> How to complete this task:
Pull each line holding the word "light" from the data.

> Information shown:
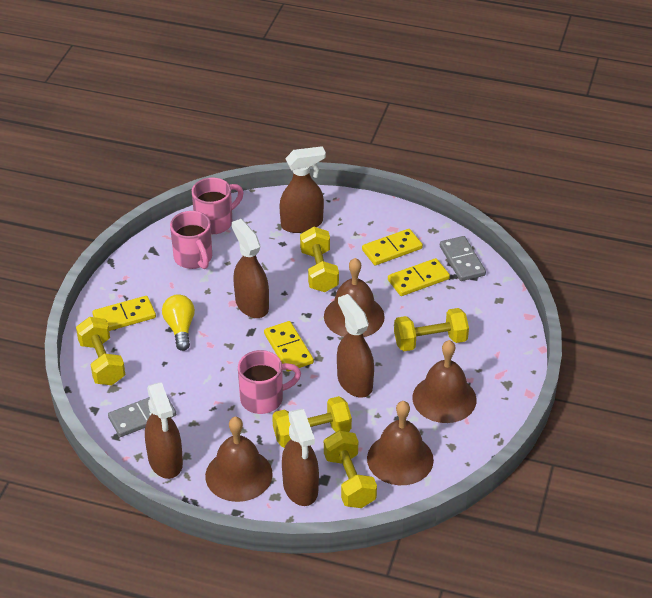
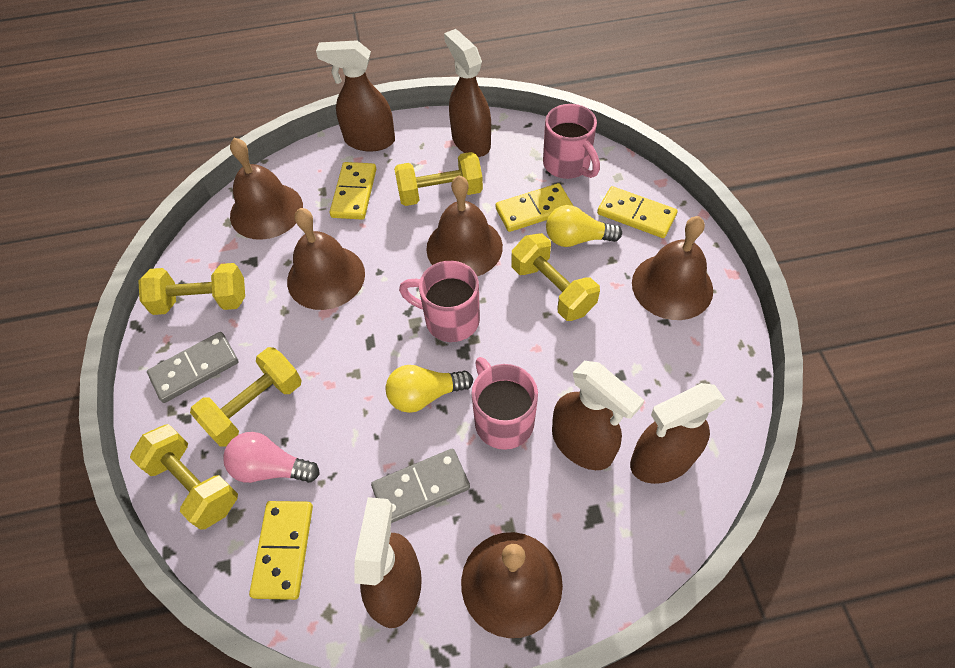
brown bell: 4 -> 5
pink light bulb: 0 -> 1
yellow light bulb: 1 -> 2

> Exercise output:
pink light bulb: 0 -> 1
yellow light bulb: 1 -> 2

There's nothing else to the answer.